» AIM OF THE EXERCISE
Pull every line containing "none" from the data.

» DATASET RECORDS
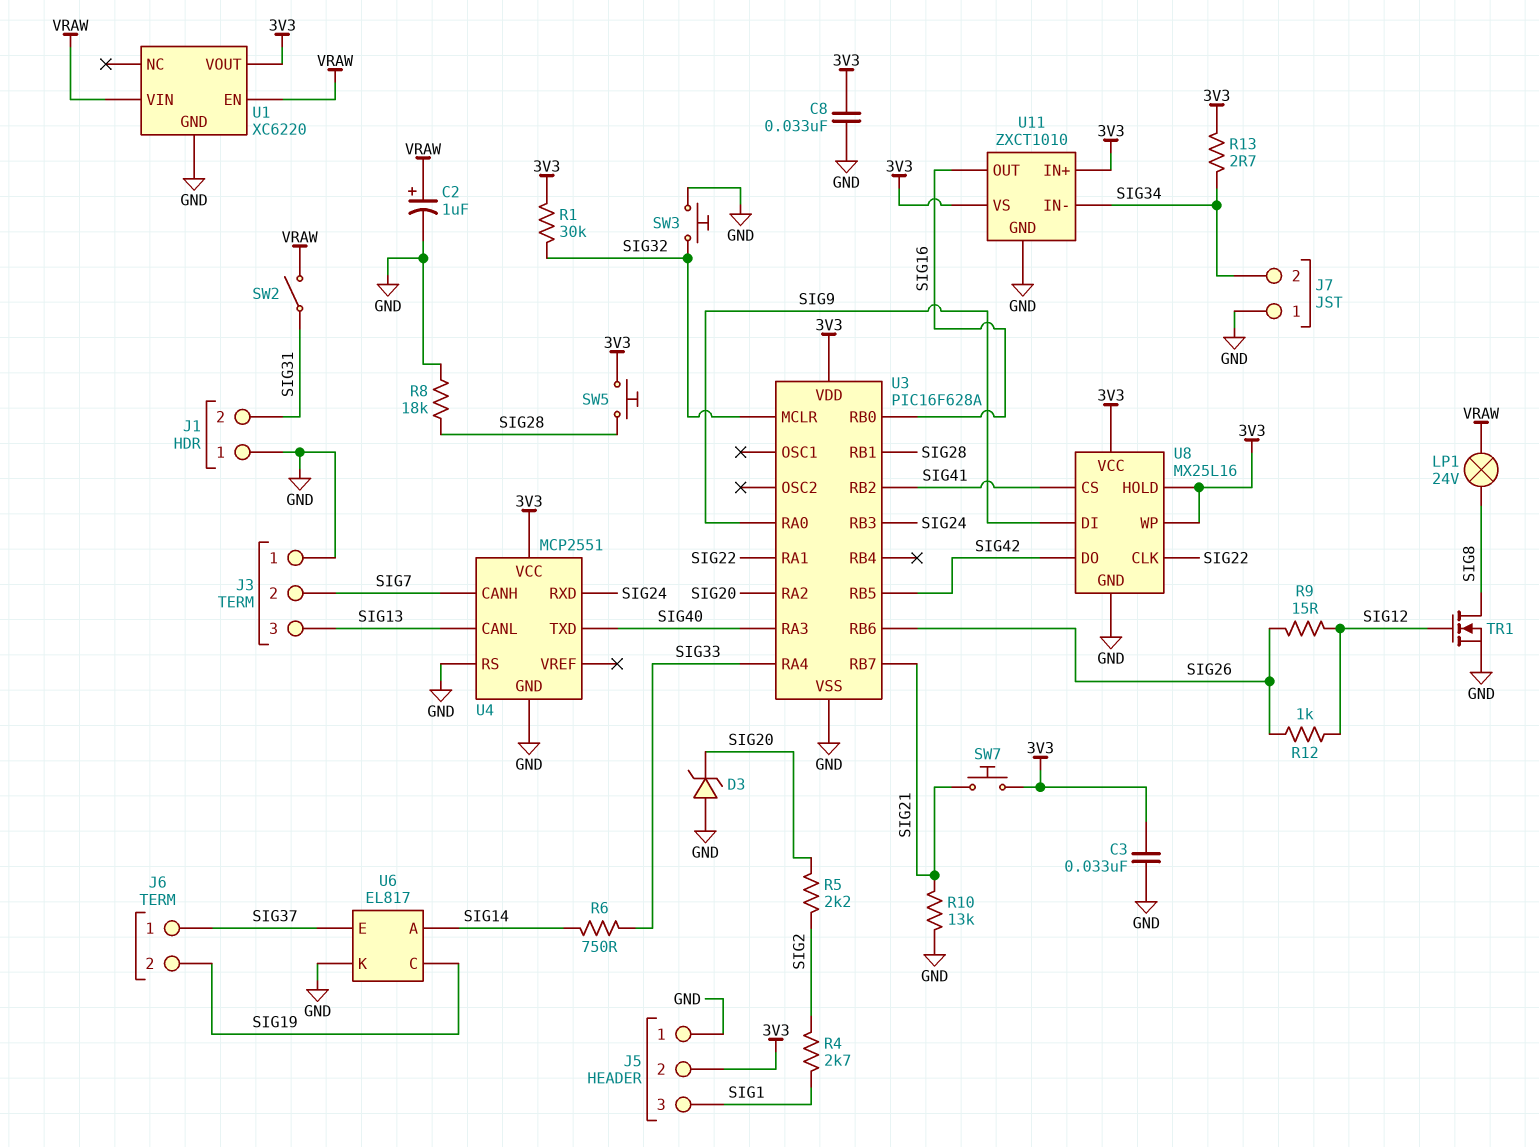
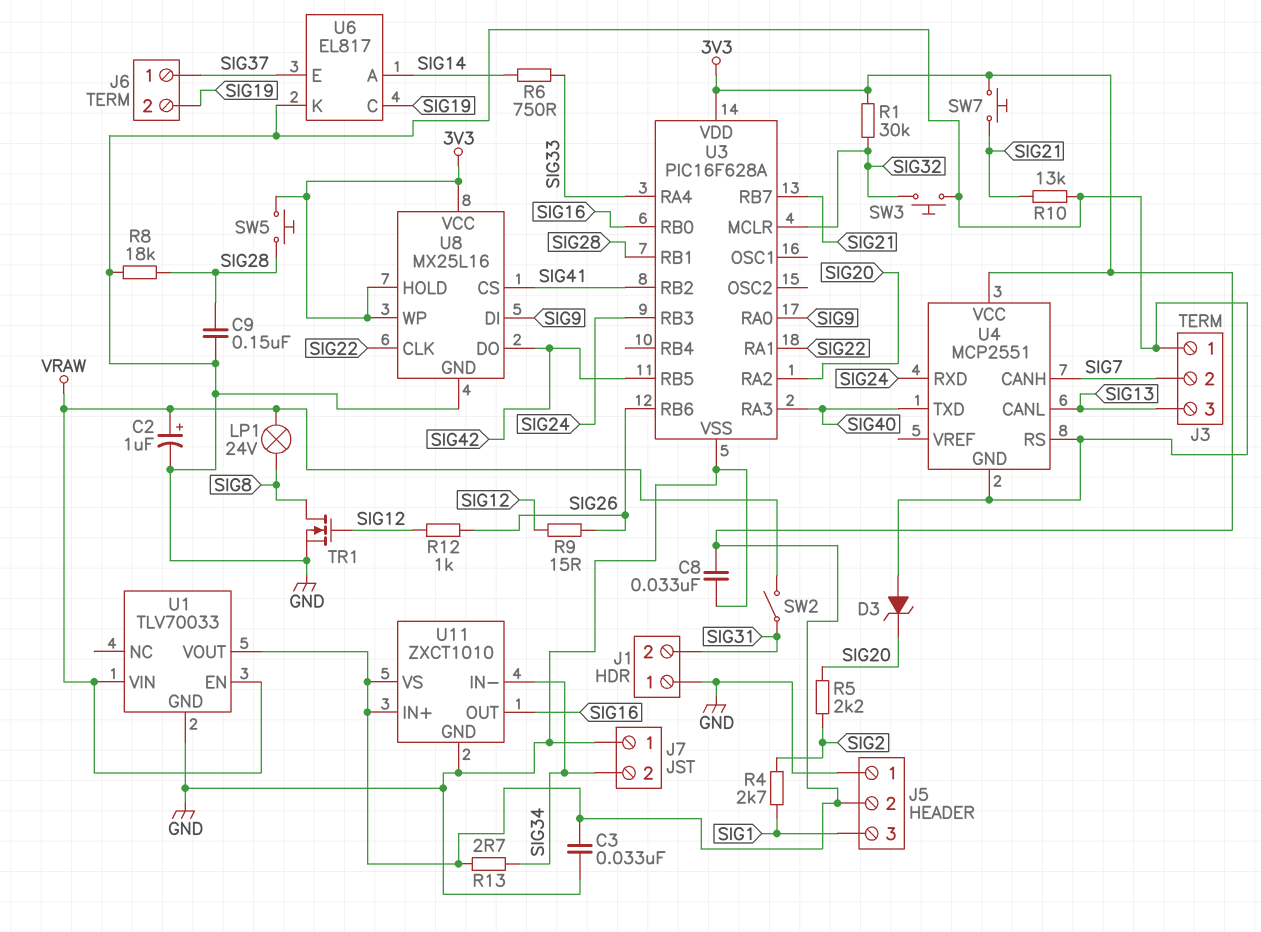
C9: none -> 150nF (GND, SIG28)
U1: XC6220 -> TLV70033

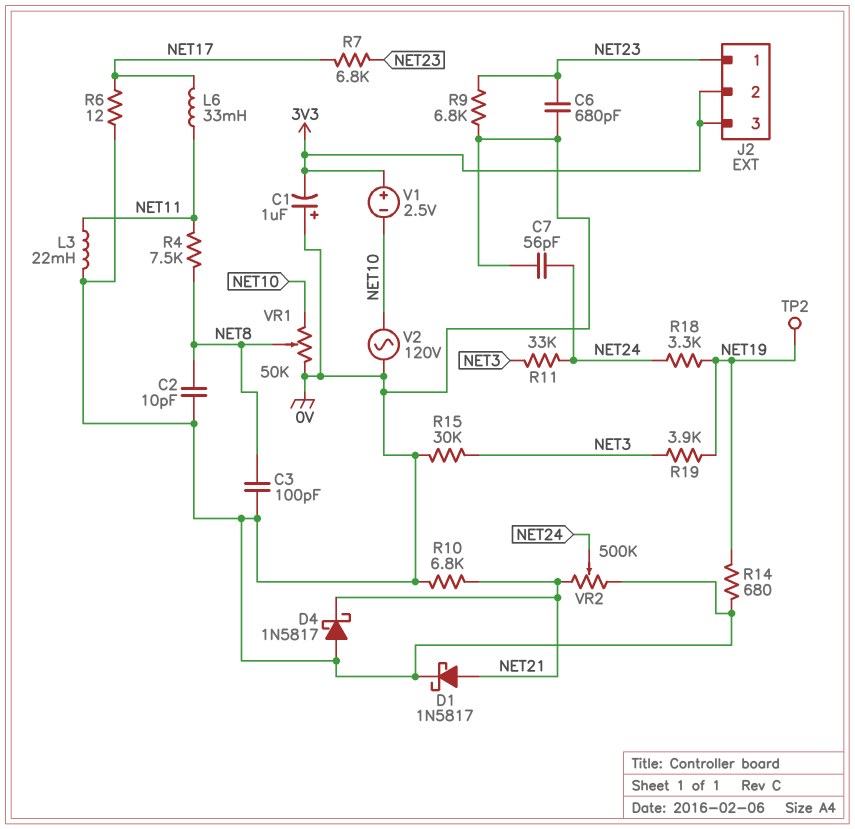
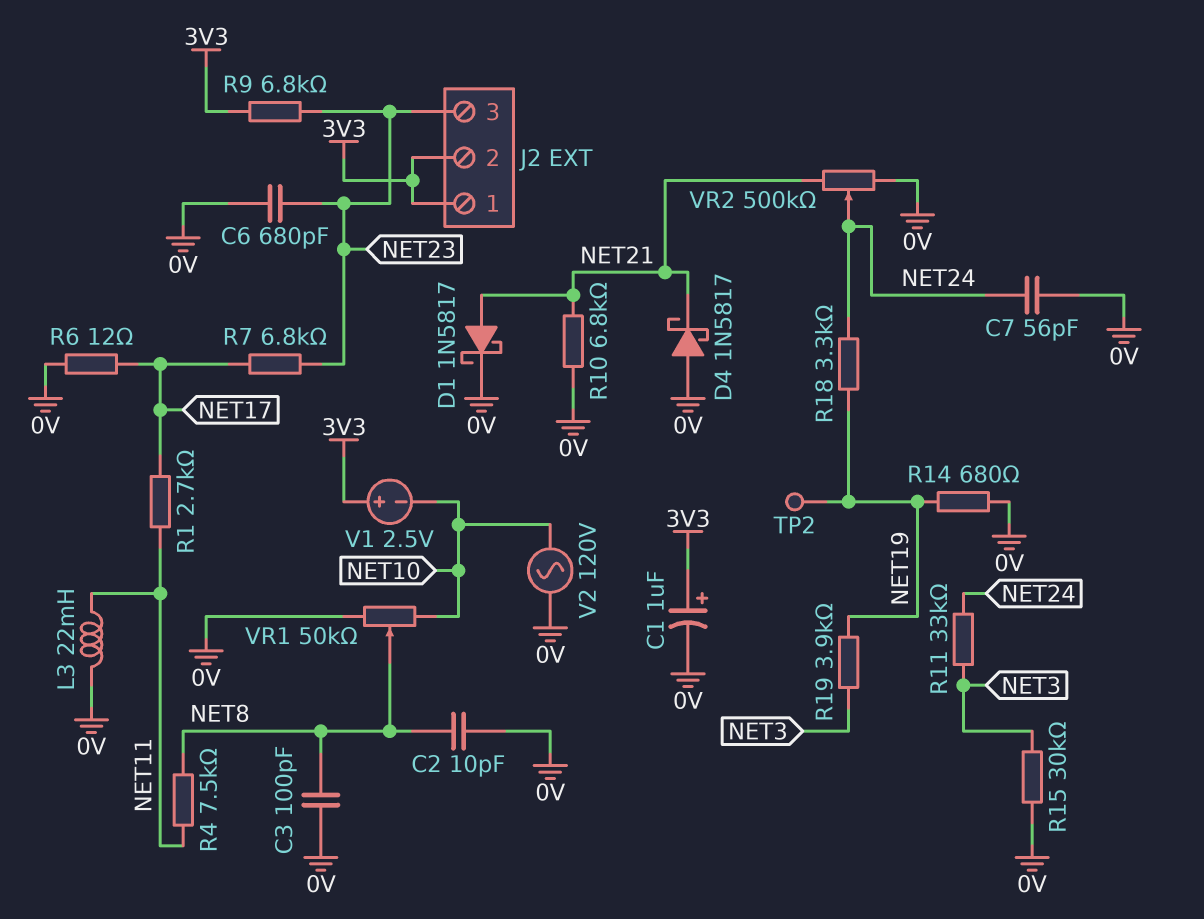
C1: 1uF (plus 0V, minus 3V3) -> 1uF (plus 3V3, minus 0V)
J2 pin 1: NET23 -> 3V3
J2 pin 3: 3V3 -> NET23
L6: 33mH (NET11, NET17) -> none
R1: none -> 2.7k (NET11, NET17)
R9: 6.8k (0V, NET23) -> 6.8k (3V3, NET23)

» SOLVED EXERCISE
C9: none -> 150nF (GND, SIG28)
L6: 33mH (NET11, NET17) -> none
R1: none -> 2.7k (NET11, NET17)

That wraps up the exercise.